Repeat everything in the listing exactly, except for the images.

» COLLECTED DATA:
◆ ◆ ◆ ◆ ◆ ◆ ◆

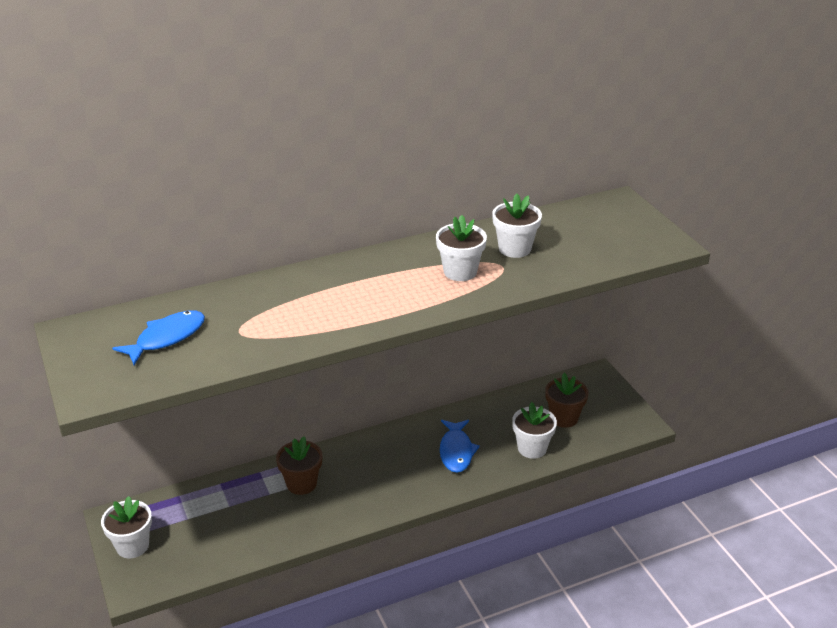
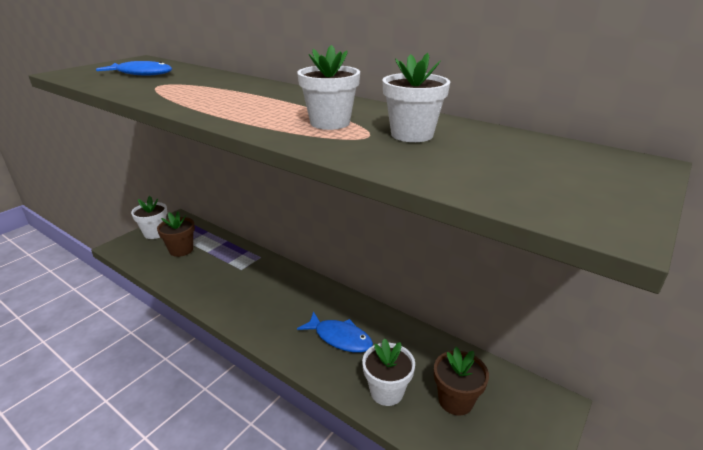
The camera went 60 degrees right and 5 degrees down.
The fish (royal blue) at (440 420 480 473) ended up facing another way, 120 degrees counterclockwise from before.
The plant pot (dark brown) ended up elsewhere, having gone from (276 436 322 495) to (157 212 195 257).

◆ ◆ ◆ ◆ ◆ ◆ ◆

» ANSWER SPACE:
The camera went 60 degrees right and 5 degrees down.
The fish (royal blue) at (440 420 480 473) ended up facing another way, 120 degrees counterclockwise from before.
The plant pot (dark brown) ended up elsewhere, having gone from (276 436 322 495) to (157 212 195 257).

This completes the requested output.